WHAT NEEDS TO BE DONE: How many lines of the listing below contain the string "kern"? Reply with the number alone.

++++++++++++++++++++

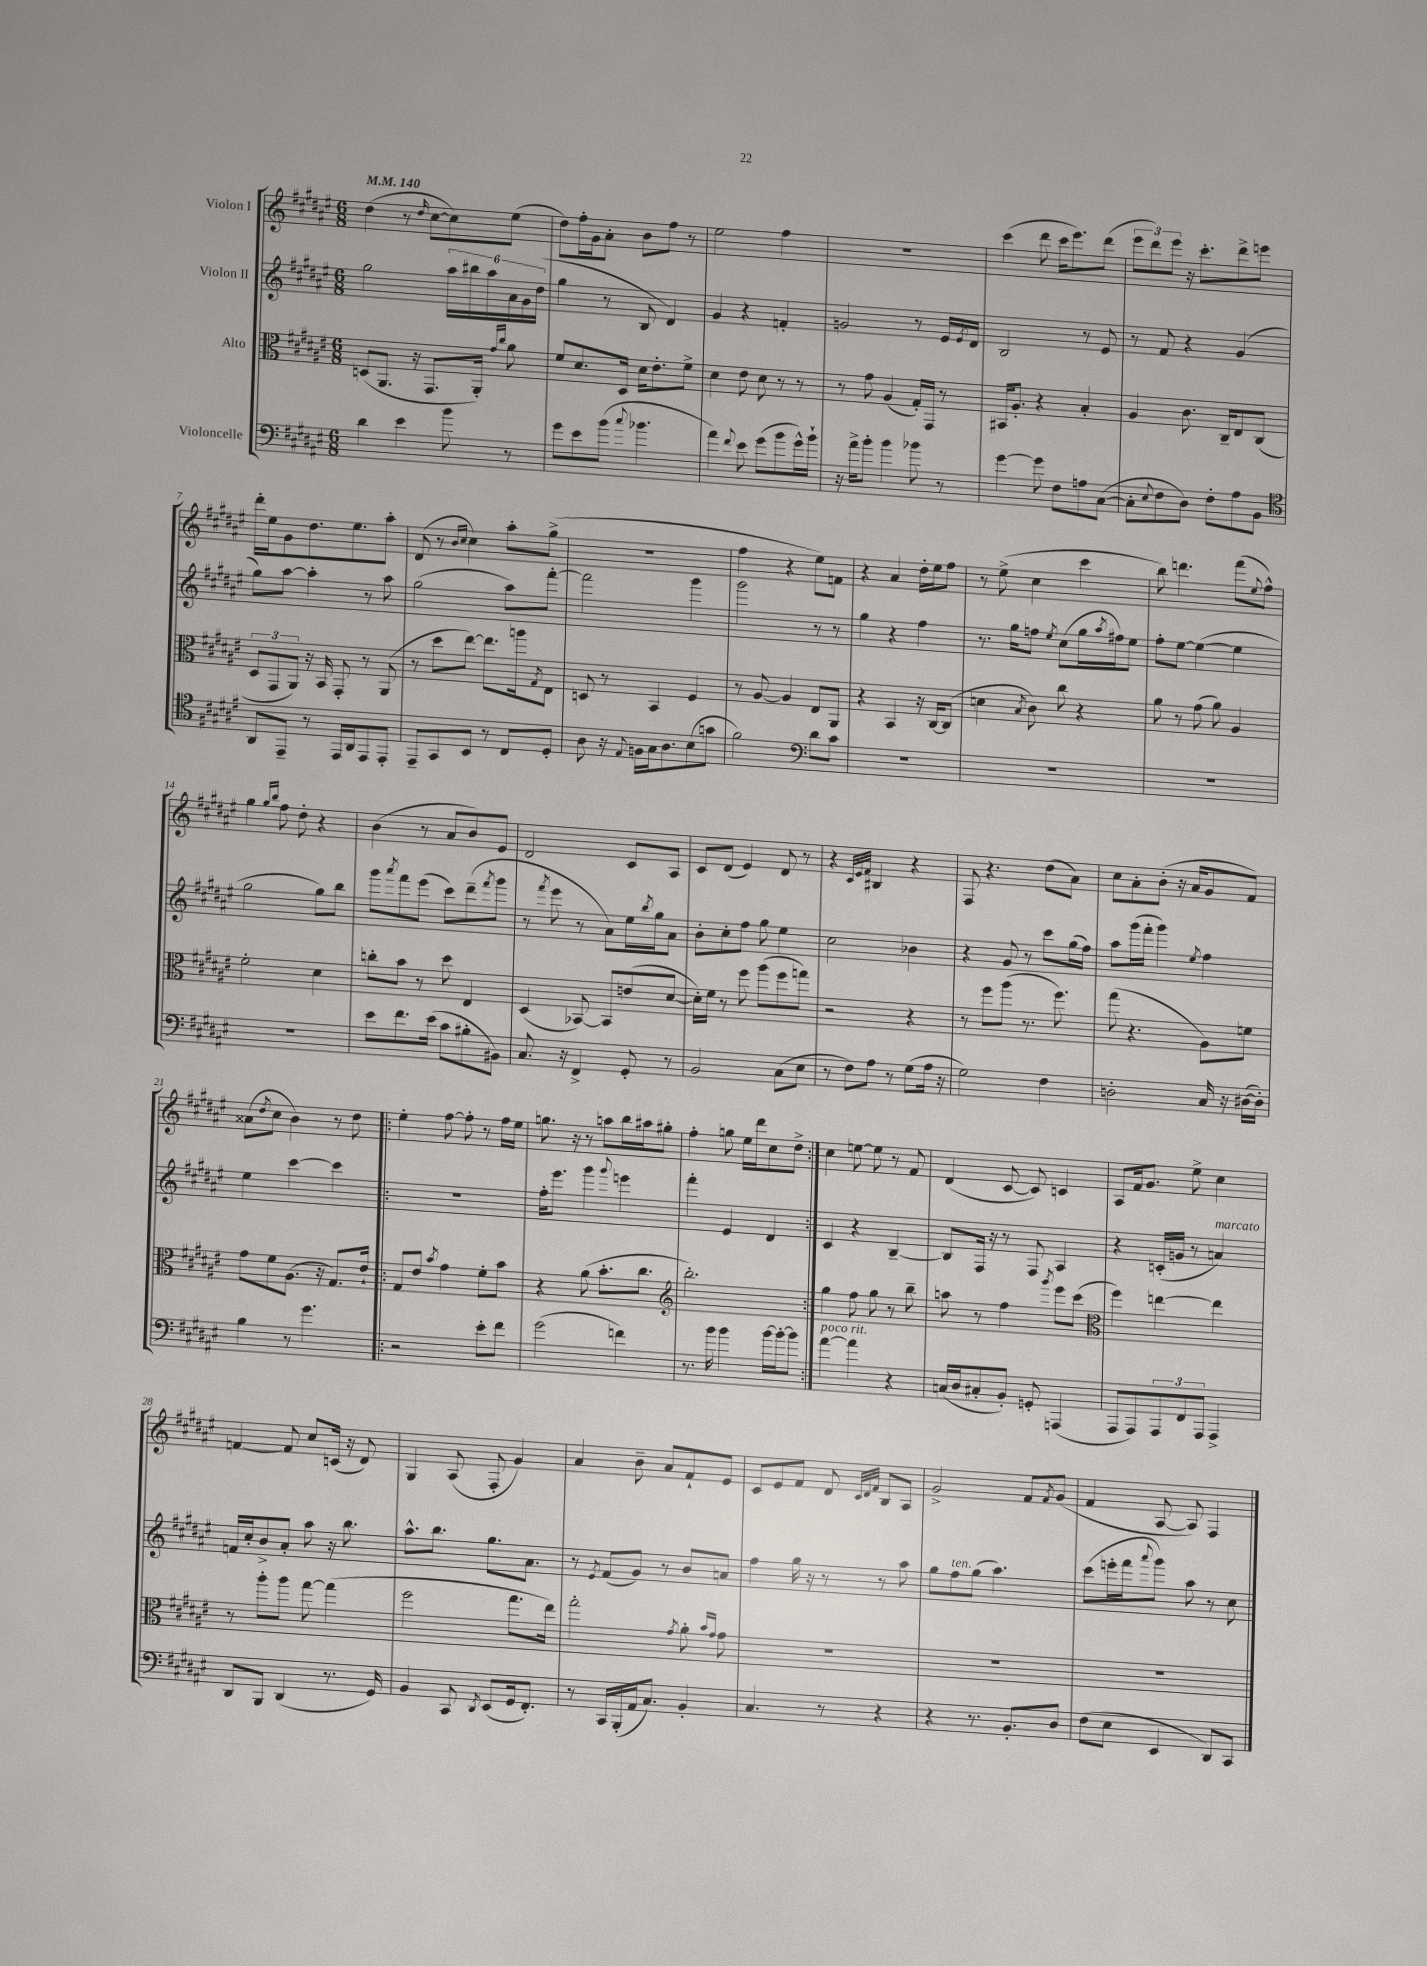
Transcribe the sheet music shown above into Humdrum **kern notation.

**kern	**kern	**kern	**kern
*part4	*part3	*part2	*part1
*staff4	*staff3	*staff2	*staff1
*I"Violoncelle	*I"Alto	*I"Violon II	*I"Violon I
*clefF4	*clefC3	*clefG2	*clefG2
*k[f#c#g#d#a#e#]	*k[f#c#g#d#a#e#]	*k[f#c#g#d#a#e#]	*k[f#c#g#d#a#e#]
*M6/8	*M6/8	*M6/8	*M6/8
*MM140	*MM140	*MM140	*MM140
=1	=1	=1	=1
4d#\	(8Dn/L	2gg#\	(4dd#\
.	8.AA#/J	.	.
4e#\	.	.	8r
.	16r	.	.
.	.	.	16qqdd#/
.	8.GG#/L	.	[8cc#\L
8b\	.	24aa#\LL	8cc#\])
.	.	24bb#X\	.
.	16AA#'/Jk)	.	.
.	.	24aa#\	.
.	16qqg#/LL	.	.
.	16qqcc#/JJ	.	.
8r	8a#\	24a#\	(8ee#\J
.	.	24g#\	.
.	.	(24dd#\JJ	.
=2	=2	=2	=2
8g#\L	8f#/L	4gg#\	8dd#\L)
8e#\	8.d#/	.	16ff#'\L
.	.	.	16g#\J
(8b\J	.	8r	8a#'\J
.	16D#/Jk	.	.
8qqcc#/	.	.	.
4.b-X\	16d#\KL	8B/	8b\L
.	8.e#'\	.	.
.	.	4d#/)	8ff#\J
.	8f#^\J	.	8r
=3	=3	=3	=3
4a#\)	4d#\	4g#/	2ee#\
8qqf#/	.	.	.
8e#\	8e#\	4r	.
(8g#\L	8d#\	.	.
8b\	8r	4fn'/	4ff#\
16g#^^\L)	8r	.	.
16b`\JJ	.	.	.
=4	=4	=4	=4
16r	8r	2gn/	2.r
16a#^\KL	.	.	.
8b'\J	8g#\	.	.
4b\	(4A#/	.	.
8b-X\	16G#'/LL)	8r	.
.	16GG#/JJ	.	.
8r	8r	16e#/LL	.
.	.	8qe#/	.
.	.	16d#/JJ	.
=5	=5	=5	=5
[4g#\	16BB#X/KL	2B/	(4ccc#\
.	8.A#'/J	.	.
8g#\]	4r	.	8ddd#\
8F#\L	.	.	16ccc#\KL
.	.	.	8.eee#\)
8An\	4B'/	8r	.
([8C#\J	.	8e#/	(8ddd#\J
=6	=6	=6	=6
8C#'\L]	4A#/	8r	12eee#\L
.	.	.	12ddd#\)
8qqE#/	.	.	.
8F#\	.	8f#/	.
.	.	.	12eee#\J
8D#\J)	8.c#\	4r	16r
.	.	.	8.ccc#'\L
8F#'\L	.	.	.
.	16C#~/KL	.	.
8A#\	8E#/	(4g#/	8ddd#^\
8BB\J	(8C#/J	.	8eeen\J
!!LO:LB:g=z
=7	=7	=7	=7
*clefC4	*	*	*
8AA#/L	12D#/L	8gg#\L)	16ddd#'\LL
.	.	.	16ee#\J
.	12GG#/	.	.
8EE#~/J	.	[8aa#\J	8g#\
.	12AA#/J)	.	.
8r	16r	4aa#'\]	8.dd#\
.	16BB/	.	.
16EE#/LL	8GG#'/	.	.
16AA#/J	.	.	8.ee#\
8EE#/	8r	8r	.
8EE#'/J	(8AA#/	8aa#\	8aa#'\J
=8	=8	=8	=8
8EE#~/L	8r	(2gg#\	(8d#/
8GG#/	8dd#\L	.	8r
.	.	.	16qqb/LL
.	.	.	16qqcc#/JJ
8BB/J	[8ee#\J)	.	4cc#\)
8r	8.ee#\L]	.	.
8C#/L	.	8aa#\L)	8aa#'\L
.	16aan\k	.	.
.	8qG#/	.	.
8D#'/J	8E#\J	[8fff#'\J	(8gg#^\J
=9	=9	=9	=9
8A#\	8Dn/	2fff#\]	2.r
16r	8r	.	.
8qqE#/	.	.	.
16Fn\LL	.	.	.
16G#\J	4BB/	.	.
8.A#\	.	.	.
(8B\	4F#/	4ggg#\	.
8gn\J	.	.	.
=10	=10	=10	=10
2f#\)	8r	2ggg#\	4ff#\
.	[8A#/	.	.
.	4A#/]	.	4r
*clefF4	*	*	*
8d#\L	8E#/L	8r	8ee#\L)
8c#\J	8AA#/J	8r	8fn\J
=11	=11	=11	=11
2.r	4r	4gg#\	4r
.	4BB/	4r	4a#/
.	16r	4ff#\	16dd#'\LL
.	[16C#/KL	.	16ee#\J
.	(8C#/J]	.	8ff#\J
=12	=12	=12	=12
2.r	4dn\	8.r	8r
.	.	.	(8ee#^\
.	.	16gg#\KL	.
.	8qB/	.	.
.	8c#\)	8ffn\J	4cc#\
.	.	8qee#/	.
.	8cc#\	(8cc#\L	.
.	4r	16gg#\L	4ccc#\
.	.	8qaa#/	.
.	.	16ff#X\J)	.
.	.	8ee#\J	.
=13	=13	=13	=13
2.r	8a#\	8ff#'\L	8bb\)
.	8r	[8ee#\J	4.dddn\
.	(8g#\	(4ee#\_	.
.	8a#\)	.	.
.	4A#/	4ee#\]	(8fff#\L
.	.	.	8qqee#/
.	.	.	8ff#^^\J)
!!LO:LB:g=z
=14	=14	=14	=14
2.r	2f#'\	2gg#\	4gg#\
.	.	.	16qqgg#/LL
.	.	.	16qqbb/JJ
.	.	.	8ff#\
.	.	.	8dd#'\
.	4d#\	8gg#\L)	4r
.	.	8bb\J	.
=15	=15	=15	=15
8e#\L	8ccn'\L	8ggg#\L	(4b\
.	.	8qaaa#/	.
8.f#\	8b\J	8fff#\	.
.	8r	(8eee#\J	8r
(16e#\Jk	.	.	.
8c#\L	8dd#\	8ccc#\L)	8a#/L
8B#X'\	4E#/	(8ddd#~\	8b/)
.	.	8qfff#/	.
8BB#X\J)	.	8ggg#\J	8e#/J
=16	=16	=16	=16
8.C#/	(4D#/	8r	2d#/
.	.	8qfff#/	.
.	.	8eee#\	.
16r	.	.	.
4FF#^/	[8BB-X/)	8r	.
.	8BB-/L]	8a#\L)	.
8GG#'/	(8en/	16ee#\L	8c#/L
.	.	8qbb/	.
.	.	16gg#\J	.
8r	[8d#/J	8a#\J	8A#/J
=17	=17	=17	=17
2BB/	16d#'\LL])	8b'\L	8c#/L
.	16f#\JJ	.	.
.	8r	8cc#'\	(8d#/J
.	8ff#\	8ff#\J	4e#/)
.	(8aa#\L	8gg#\	.
(8C#\L	8ff#\	4ee#\	8d#/
8E#\J	8ggn\J)	.	8r
=18	=18	=18	=18
8r	2r	2cc#\	4r
8F#\L)	.	.	.
.	.	.	32qqc#/LLL
.	.	.	32qqe#/
.	.	.	32qqf#/JJJ
8A#\J	.	.	4B#X/
8r	.	.	.
(8G#\L	4r	4b-X\	4r
16A#\Jk	.	.	.
16r	.	.	.
=19	=19	=19	=19
2G#\)	8r	4r	8F#/
.	8ff#\L	.	4.r
.	(8aa#\J	8g#/	.
.	8.r	8r	.
4F#\	.	8ccc#\L	(8dd#\L
.	8.ff#\)	.	.
.	.	(16gg#\L	8a#\J)
.	.	16ff#\JJ)	.
=20	=20	=20	=20
2Dn'\	(8gg#\	8aa#\L	8cc#\L
.	4.r	(16ggg#\L	8a#'\
.	.	16fff#'\JJ	.
.	.	4ggg#\)	(8b'\J
.	.	.	16r
.	.	.	16a#/KL
.	.	8qee#/	.
16C#/	8A#\L)	4ff#\	8g#/
16r	.	.	.
([16D#X\LL	8fn\J	.	8f#/J)
16D#'\JJ])	.	.	.
!!LO:LB:g=z
=21	=21	=21	=21
4B\	8g#\L	4ee#\	(8a##X\L
.	.	.	8qdd#/
.	8f#\	.	8cc#\J
8r	(8.A#\J	[4ccc#\	4b\)
4.g#\	.	.	.
.	16r	.	.
.	8.G#/L)	4ccc#\]	8r
.	.	.	8dd#\
.	16e#`/Jk	.	.
=22!|:	=22!|:	=22!|:	=22!|:
2r	8G#/L	2.r	4ee#'\
.	8e#/J	.	.
.	8qb/	.	.
.	4g#\	.	[8ff#\
.	.	.	8ff#'\]
8e#'\L	8f#'\L	.	8r
8f#\J	8b\J	.	16ff#\LL
.	.	.	16ee#\JJ
=23	=23	=23	=23
(2g#\	4r	16ff#'\KL	8.ggn\
.	.	8.eee#\J	.
.	.	.	16r
.	(8a#\	4ggg#\	8r
.	8.b'\L	.	8aan\L
.	.	8qqggg#/	.
4fn\)	.	4eeen\	16bb\L
.	8.cc#\J	.	16aa#X\J
.	.	.	8gg#X'\J
=24	=24	=24	=24
*	*clefG2	*	*
8.r	2.bb'\)	4fff#'\	4ff#'\
16b\	.	.	.
4b\	.	4e#/	8ggn\
.	.	.	16ee#\LL
.	.	.	16ddd#\J
[16b\LL	.	4d#/	8cc#\
16b'\J_	.	.	.
8b\J]	.	.	8dd#^\J
=25:|!	=25:|!	=25:|!	=25:|!
!LO:TX:a:i:t=poco rit.	!	!	!
[4a#\	4gg#\	4c#/	4cc#\
4a#\]	8ff#\	4r	[8een\
.	8gg#\	.	8ee\]
4r	8r	[4B~/	8r
.	8bb~\	.	8f#/
=26	=26	=26	=26
(16Cn/LL	8aan\	8B/L]	(4d#/
16D#/J	.	.	.
8C#X'/	8r	16F#/Jk	.
.	.	16r	.
8BB'/J)	4ff#\	8r	[8c#/
8GGn'/	.	8F#/	8c#/])
.	8qggg#/	.	.
(4AAAn/	8eee#\L	4A#/	4cn/
.	(8ccc#\J	.	.
=27	=27	=27	=27
*	*clefC3	*	*
8AAA#/L	4ff#\)	4r	8A#/L
8AAA#/)	.	.	16f#/k
.	.	.	8.g#/J
12AAA#/	[4een\	(16cn'/LL	.
.	.	16gn/JJ	.
12FF#/	.	.	.
.	.	8r	8ee#^\
12AAA#/J	.	.	.
!	!	!LO:TX:a:i:t=marcato	!
4AAA#^/	4ee\]	4an/)	4cc#\
!!LO:LB:g=z
=28	=28	=28	=28
8DD#/L	8r	16fn/LL	[4fn/
.	.	16cc#'/J	.
8BBB/J	8aa#'\L	8b^/	.
(4DD#/	8aa#\J	8a#'/J	8f/]
.	[8gg#\	8aa#\	8cc#/L
8.r	(4gg#\]	16r	(16cn/Jk
.	.	8.bb\	16r
.	.	.	8d#/)
16GG#/)	.	.	.
=29	=29	=29	=29
4BB/	2ff#\	8.aa#^^\L	4G#/
.	.	8.bb\J	.
8CC#/	.	.	(8A#/
8qDD#/	.	.	.
(8EE#/L	.	8.gg#\L	8F#'/
16GG#/k	8.gg#\L	.	4g#/)
8.FF#'/J)	.	8.a#\J	.
.	16ee#\Jk)	.	.
=30	=30	=30	=30
8r	2gg#'\	8r	4a#/
.	.	8qe#/	.
16CC#/LL	.	(8f#/L	.
(16BBB'/	.	.	.
16AA#/J	.	8g#/J)	8b~\
8.C#/J)	.	.	.
.	.	8r	8a#/L
.	8qg#/	.	.
4BB'/	8a#'\	8b/L	8f#`/
.	16qqb/LL	.	.
.	16qqg#/JJ	.	.
.	8g#\	8an/J	8e#/J
=31	=31	=31	=31
4.C#/	2.r	4ff#\	8c#/L
.	.	.	8e#/
.	.	16gg#\	8f#/J
.	.	16r	.
8r	.	8r	8d#/
.	.	.	32qqc#/LLL
.	.	.	32qqd#/
.	.	.	32qqf#/JJJ
4r	.	8r	8B/L
.	.	8aa#\	8A#/J
=32	=32	=32	=32
4r	2.r	8gg#\L	2g#^/
!	!	!LO:TX:a:i:t=ten.	!
.	.	8ff#\	.
8.r	.	(8gg#\J	.
.	.	4.aa#\)	.
8.BB'/L	.	.	.
.	.	.	8f#/L
.	.	.	8qf#/
8D#/J	.	.	(8g#/J
=33	=33	=33	=33
(8F#\L	2.r	(8ccc#\L	4f#/
8E#\J	.	16eeen'\L	.
.	.	16fff#\J	.
.	.	8qqaaa#/	.
4EE#/	.	8ggg#\J)	[8A#/
.	.	8aa#\	8A#/])
8DD#/L)	.	8r	4F#/
8CC#/J	.	8cc#\	.
==	==	==	==
*-	*-	*-	*-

++++++++++++++++++++

OUTPUT OF THE EXERCISE: 2